● INFORMATION SHOWN
=-=-=

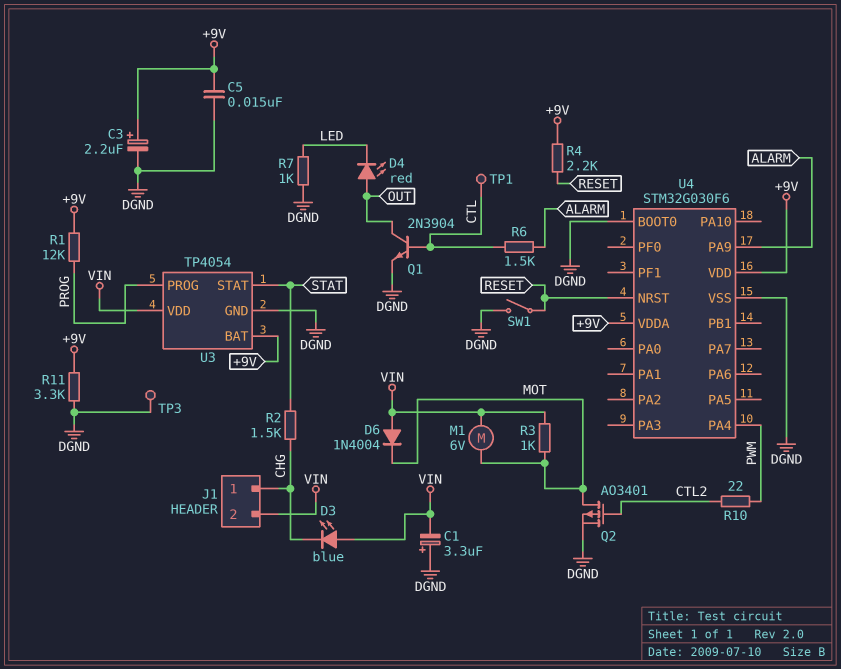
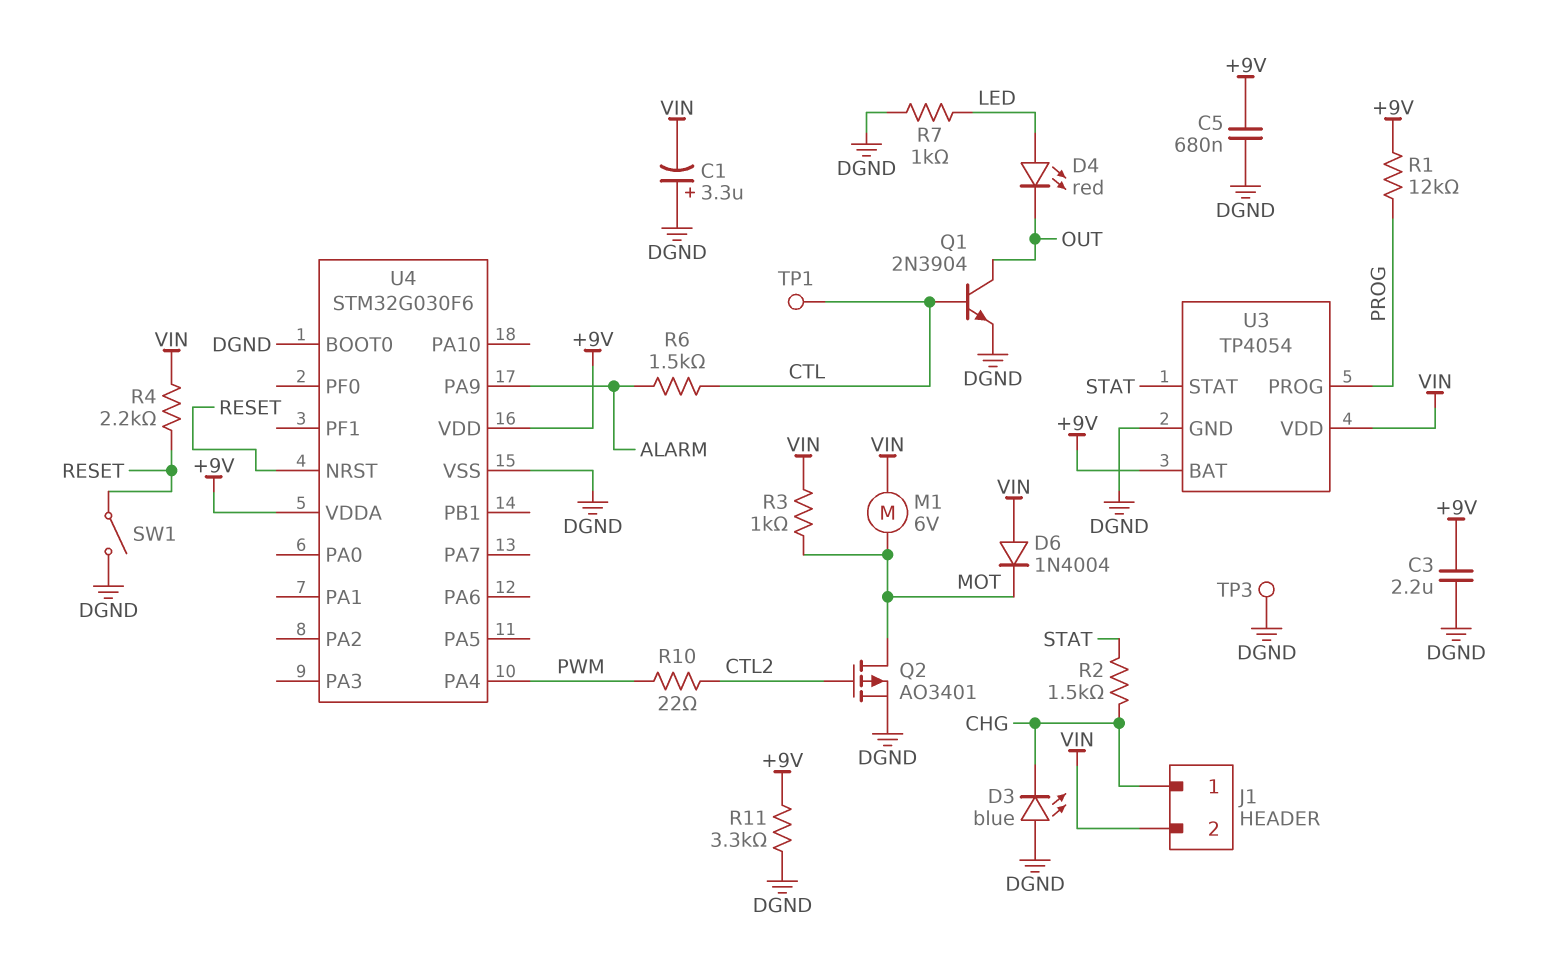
C3: 2.2uF (plus +9V, minus DGND) -> 2.2uF (+9V, DGND)
C5: 15nF (+9V, DGND) -> 680nF (+9V, DGND)
D3: LED blue (A VIN, K CHG) -> LED blue (A DGND, K CHG)
D4: LED red (A OUT, K LED) -> LED red (A LED, K OUT)
R4: 2.2k (+9V, RESET) -> 2.2k (RESET, VIN)

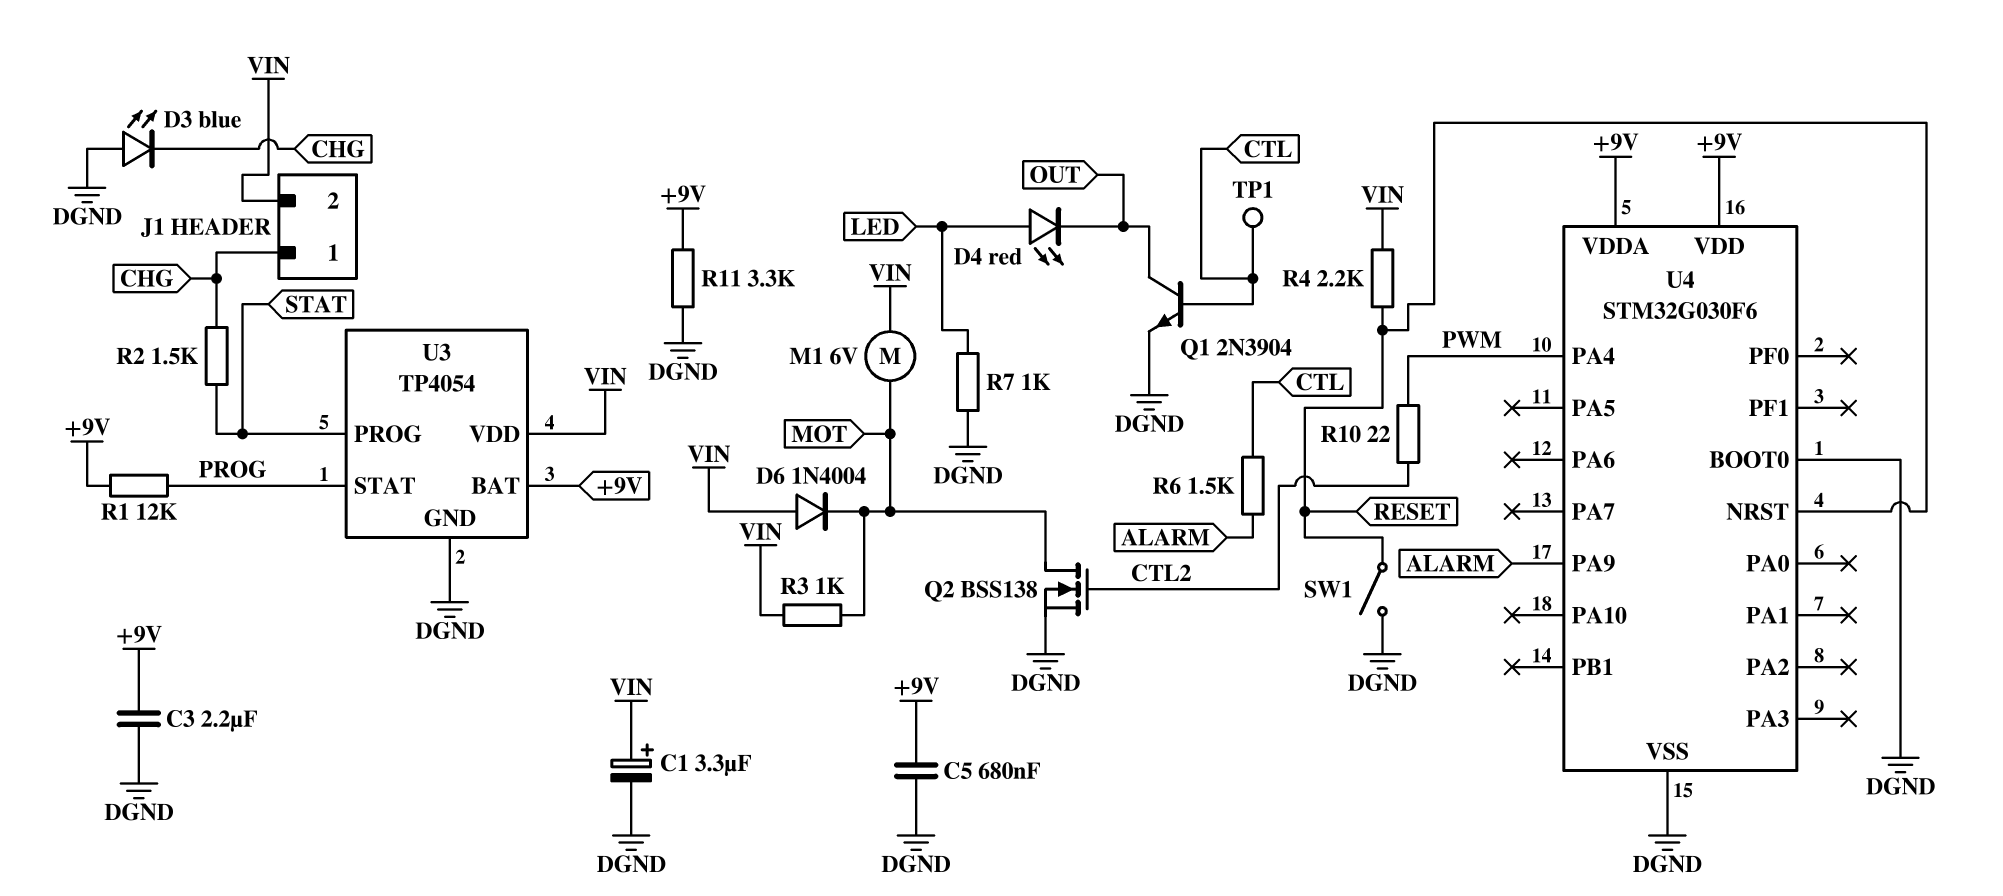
C1: 3.3uF (plus DGND, minus VIN) -> 3.3uF (plus VIN, minus DGND)
Q2: PMOS AO3401 (G CTL2, D MOT, S DGND) -> NMOS BSS138 (G CTL2, D MOT, S DGND)
TP3: test point (DGND) -> none
U3 pin PROG: PROG -> STAT
U3 pin STAT: STAT -> PROG

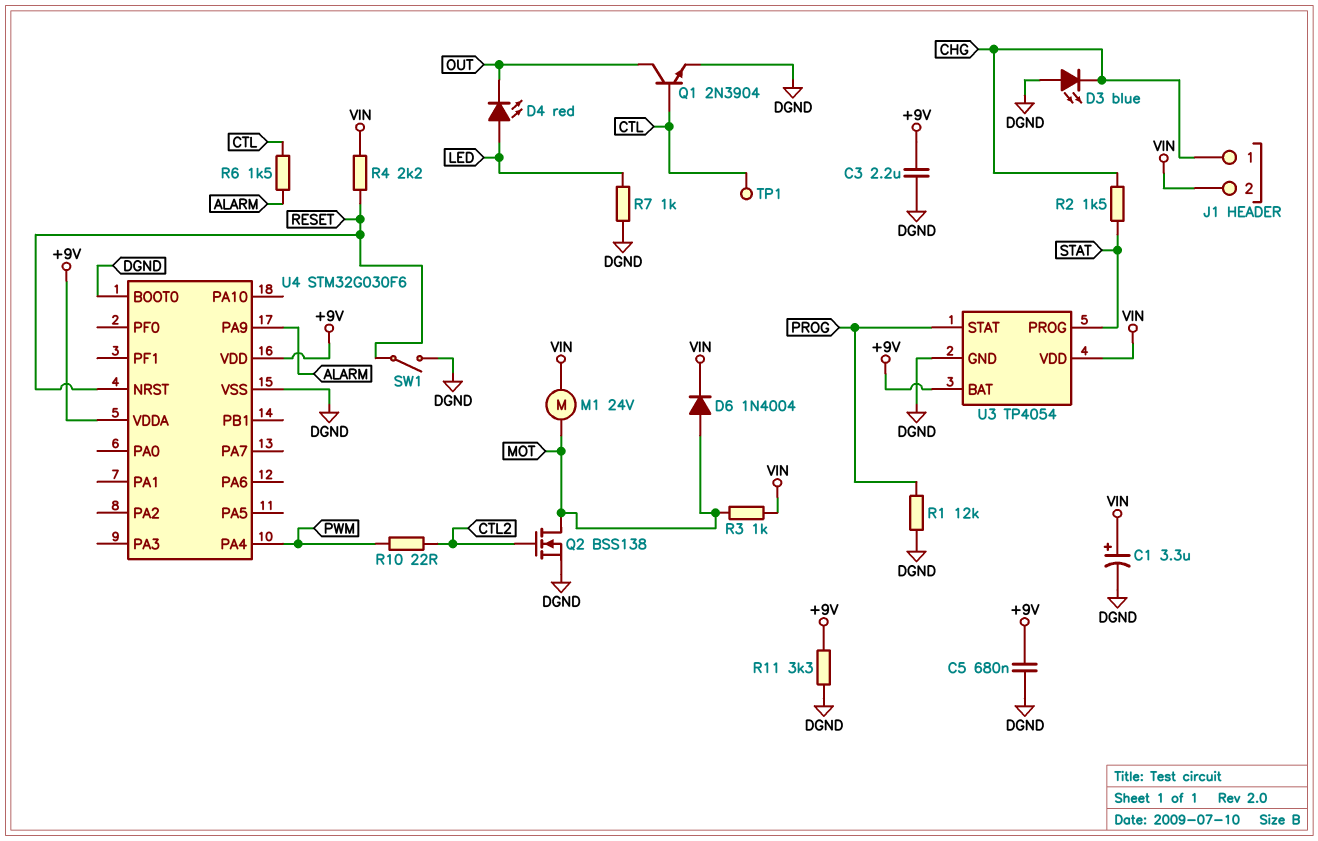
D6: diode 1N4004 (A VIN, K MOT) -> diode 1N4004 (A MOT, K VIN)
M1: motor 6V (MOT, VIN) -> motor 24V (MOT, VIN)
R1: 12k (+9V, PROG) -> 12k (DGND, PROG)

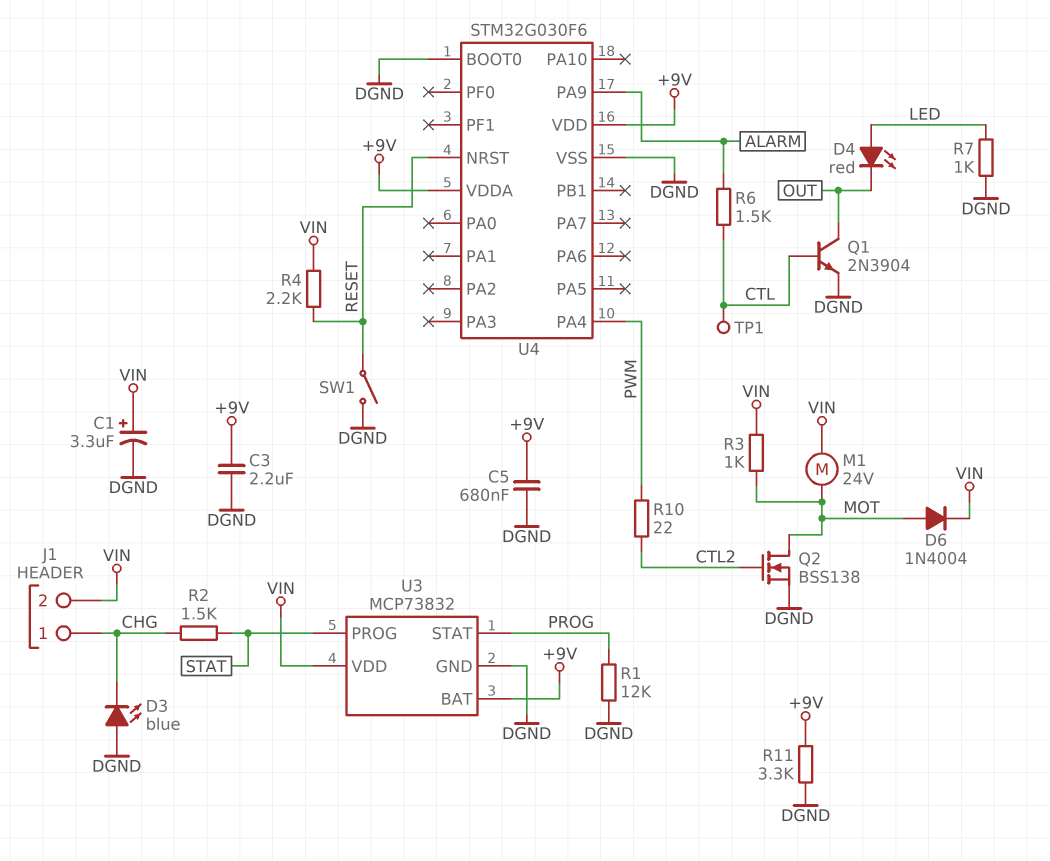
U3: TP4054 -> MCP73832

=-=-=

● YOUR OBJECTIVE
Each entry above must be set down word for word; none of its pictures belong in the copy.

● ANSWER TO THE EXERCISE
C3: 2.2uF (plus +9V, minus DGND) -> 2.2uF (+9V, DGND)
C5: 15nF (+9V, DGND) -> 680nF (+9V, DGND)
D3: LED blue (A VIN, K CHG) -> LED blue (A DGND, K CHG)
D4: LED red (A OUT, K LED) -> LED red (A LED, K OUT)
R4: 2.2k (+9V, RESET) -> 2.2k (RESET, VIN)

C1: 3.3uF (plus DGND, minus VIN) -> 3.3uF (plus VIN, minus DGND)
Q2: PMOS AO3401 (G CTL2, D MOT, S DGND) -> NMOS BSS138 (G CTL2, D MOT, S DGND)
TP3: test point (DGND) -> none
U3 pin PROG: PROG -> STAT
U3 pin STAT: STAT -> PROG

D6: diode 1N4004 (A VIN, K MOT) -> diode 1N4004 (A MOT, K VIN)
M1: motor 6V (MOT, VIN) -> motor 24V (MOT, VIN)
R1: 12k (+9V, PROG) -> 12k (DGND, PROG)

U3: TP4054 -> MCP73832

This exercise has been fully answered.